EXERCISE DESCRIPTION | In the material below, the lines from the one containing "first_place: [477, 458]" through the one containing "first_place: [627, 548]" are to be given again exactly, ends included, and no others.

SUPPLIED RECORDS |
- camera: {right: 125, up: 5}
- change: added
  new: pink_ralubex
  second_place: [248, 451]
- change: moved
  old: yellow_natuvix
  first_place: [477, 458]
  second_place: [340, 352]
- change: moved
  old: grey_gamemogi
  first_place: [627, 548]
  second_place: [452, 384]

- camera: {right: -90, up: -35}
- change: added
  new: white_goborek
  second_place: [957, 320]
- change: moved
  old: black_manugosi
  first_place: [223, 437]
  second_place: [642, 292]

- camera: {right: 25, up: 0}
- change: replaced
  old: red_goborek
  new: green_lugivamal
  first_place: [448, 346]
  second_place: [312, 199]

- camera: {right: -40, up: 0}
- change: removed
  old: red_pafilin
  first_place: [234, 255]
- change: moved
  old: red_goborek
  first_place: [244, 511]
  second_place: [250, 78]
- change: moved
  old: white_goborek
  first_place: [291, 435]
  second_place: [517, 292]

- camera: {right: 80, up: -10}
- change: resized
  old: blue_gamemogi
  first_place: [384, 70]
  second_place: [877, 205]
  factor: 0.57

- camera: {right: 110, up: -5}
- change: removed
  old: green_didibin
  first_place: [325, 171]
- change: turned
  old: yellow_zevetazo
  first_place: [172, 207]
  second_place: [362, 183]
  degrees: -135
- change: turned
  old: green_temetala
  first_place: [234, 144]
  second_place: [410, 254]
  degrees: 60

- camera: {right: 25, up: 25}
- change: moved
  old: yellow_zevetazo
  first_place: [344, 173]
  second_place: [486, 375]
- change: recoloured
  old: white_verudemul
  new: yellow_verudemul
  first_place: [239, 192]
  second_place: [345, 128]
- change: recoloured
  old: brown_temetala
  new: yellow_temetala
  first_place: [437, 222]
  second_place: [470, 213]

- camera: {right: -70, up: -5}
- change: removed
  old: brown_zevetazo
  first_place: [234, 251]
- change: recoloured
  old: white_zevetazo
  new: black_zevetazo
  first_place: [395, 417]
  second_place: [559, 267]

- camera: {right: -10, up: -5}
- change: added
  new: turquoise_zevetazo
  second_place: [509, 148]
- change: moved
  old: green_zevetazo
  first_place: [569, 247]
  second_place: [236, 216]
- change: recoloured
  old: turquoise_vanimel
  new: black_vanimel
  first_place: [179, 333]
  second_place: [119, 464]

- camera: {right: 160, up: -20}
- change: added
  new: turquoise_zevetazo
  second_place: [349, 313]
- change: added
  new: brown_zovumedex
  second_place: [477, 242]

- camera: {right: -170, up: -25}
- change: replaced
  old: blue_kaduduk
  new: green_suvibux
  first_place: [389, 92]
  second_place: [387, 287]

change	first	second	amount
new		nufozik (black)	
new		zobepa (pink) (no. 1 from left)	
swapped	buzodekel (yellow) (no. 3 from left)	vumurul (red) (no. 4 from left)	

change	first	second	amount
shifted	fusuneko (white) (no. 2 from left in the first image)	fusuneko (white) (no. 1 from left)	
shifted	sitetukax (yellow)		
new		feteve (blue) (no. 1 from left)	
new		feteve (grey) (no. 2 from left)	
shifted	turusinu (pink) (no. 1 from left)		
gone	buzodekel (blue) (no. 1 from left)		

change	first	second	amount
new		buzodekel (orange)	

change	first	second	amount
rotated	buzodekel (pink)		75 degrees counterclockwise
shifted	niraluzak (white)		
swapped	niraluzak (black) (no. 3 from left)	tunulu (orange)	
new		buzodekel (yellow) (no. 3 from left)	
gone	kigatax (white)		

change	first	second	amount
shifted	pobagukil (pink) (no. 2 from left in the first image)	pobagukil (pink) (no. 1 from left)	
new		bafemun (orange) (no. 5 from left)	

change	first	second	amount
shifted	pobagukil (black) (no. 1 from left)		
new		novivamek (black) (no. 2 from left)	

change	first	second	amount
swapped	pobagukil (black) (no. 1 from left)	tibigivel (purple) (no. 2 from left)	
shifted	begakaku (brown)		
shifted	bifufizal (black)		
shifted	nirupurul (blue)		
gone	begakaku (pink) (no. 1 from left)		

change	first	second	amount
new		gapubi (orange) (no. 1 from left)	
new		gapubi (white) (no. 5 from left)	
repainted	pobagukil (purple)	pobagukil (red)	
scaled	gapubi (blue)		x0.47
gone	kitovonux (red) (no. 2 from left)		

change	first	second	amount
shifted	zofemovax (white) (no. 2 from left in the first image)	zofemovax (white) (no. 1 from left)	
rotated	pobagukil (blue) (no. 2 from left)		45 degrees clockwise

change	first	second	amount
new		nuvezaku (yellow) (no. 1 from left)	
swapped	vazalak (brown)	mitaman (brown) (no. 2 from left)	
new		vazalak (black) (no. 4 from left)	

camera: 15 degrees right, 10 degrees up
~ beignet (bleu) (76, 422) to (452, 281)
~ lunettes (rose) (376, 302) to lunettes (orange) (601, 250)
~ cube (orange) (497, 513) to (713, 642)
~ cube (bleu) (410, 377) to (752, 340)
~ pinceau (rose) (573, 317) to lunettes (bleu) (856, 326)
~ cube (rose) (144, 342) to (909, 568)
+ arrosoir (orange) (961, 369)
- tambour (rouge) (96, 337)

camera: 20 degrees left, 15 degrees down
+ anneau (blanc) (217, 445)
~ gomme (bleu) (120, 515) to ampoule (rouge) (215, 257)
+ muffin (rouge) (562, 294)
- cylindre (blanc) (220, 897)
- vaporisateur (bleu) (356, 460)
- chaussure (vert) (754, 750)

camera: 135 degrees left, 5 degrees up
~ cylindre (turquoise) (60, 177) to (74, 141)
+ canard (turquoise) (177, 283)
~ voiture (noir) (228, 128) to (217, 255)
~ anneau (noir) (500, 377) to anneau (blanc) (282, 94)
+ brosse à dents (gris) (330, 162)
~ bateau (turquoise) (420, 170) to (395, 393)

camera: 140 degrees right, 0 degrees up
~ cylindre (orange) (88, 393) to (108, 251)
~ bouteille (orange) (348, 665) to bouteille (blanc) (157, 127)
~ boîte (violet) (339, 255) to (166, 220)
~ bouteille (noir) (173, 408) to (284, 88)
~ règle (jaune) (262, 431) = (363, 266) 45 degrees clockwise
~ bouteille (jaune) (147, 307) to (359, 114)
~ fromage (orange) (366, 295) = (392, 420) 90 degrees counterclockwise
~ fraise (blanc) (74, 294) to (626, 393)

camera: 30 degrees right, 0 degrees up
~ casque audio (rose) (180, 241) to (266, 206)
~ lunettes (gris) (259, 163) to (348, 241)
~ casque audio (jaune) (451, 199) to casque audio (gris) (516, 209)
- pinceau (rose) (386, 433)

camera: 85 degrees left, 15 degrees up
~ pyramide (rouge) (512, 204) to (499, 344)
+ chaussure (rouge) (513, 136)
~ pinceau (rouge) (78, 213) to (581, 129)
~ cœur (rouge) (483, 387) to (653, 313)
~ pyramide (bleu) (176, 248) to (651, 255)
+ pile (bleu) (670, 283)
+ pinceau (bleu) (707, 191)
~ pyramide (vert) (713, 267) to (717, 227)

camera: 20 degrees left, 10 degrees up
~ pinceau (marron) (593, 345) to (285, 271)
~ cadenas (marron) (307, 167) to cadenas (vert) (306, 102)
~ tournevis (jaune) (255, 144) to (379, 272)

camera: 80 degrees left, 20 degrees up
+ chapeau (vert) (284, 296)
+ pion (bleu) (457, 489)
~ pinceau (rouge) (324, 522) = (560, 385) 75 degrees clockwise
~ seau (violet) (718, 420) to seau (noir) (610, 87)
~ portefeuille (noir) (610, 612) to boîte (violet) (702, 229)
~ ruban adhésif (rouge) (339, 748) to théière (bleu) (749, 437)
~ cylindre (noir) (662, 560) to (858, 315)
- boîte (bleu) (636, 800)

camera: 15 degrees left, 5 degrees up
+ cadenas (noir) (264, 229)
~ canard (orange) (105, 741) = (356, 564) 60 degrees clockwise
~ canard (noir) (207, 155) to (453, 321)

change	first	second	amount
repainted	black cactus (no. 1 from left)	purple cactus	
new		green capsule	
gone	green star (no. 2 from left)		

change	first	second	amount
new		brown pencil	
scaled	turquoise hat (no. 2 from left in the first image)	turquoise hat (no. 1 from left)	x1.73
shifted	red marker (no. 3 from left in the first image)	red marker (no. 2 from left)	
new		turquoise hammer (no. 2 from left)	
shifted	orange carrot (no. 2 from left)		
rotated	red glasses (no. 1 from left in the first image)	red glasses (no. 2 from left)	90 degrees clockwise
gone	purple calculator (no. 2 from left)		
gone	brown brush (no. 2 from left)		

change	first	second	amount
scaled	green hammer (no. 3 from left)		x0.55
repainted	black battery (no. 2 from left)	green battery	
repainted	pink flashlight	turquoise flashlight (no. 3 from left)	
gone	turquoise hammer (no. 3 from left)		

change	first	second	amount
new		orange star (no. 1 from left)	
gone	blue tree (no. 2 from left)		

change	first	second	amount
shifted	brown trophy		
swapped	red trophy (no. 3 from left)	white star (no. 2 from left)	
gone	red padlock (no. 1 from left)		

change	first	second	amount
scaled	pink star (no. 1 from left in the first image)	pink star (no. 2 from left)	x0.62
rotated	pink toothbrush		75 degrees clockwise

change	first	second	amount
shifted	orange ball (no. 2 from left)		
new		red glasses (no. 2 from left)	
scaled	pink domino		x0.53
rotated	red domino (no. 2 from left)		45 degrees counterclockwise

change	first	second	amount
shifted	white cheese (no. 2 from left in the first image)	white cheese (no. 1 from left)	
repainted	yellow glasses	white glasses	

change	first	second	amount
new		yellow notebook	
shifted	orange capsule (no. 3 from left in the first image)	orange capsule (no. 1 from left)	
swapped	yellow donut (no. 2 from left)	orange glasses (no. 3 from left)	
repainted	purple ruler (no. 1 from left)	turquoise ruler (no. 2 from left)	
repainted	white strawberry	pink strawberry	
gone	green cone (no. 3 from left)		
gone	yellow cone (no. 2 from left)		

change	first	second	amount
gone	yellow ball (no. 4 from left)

EXERCISE OUTPUT |
  first_place: [477, 458]
  second_place: [340, 352]
- change: moved
  old: grey_gamemogi
  first_place: [627, 548]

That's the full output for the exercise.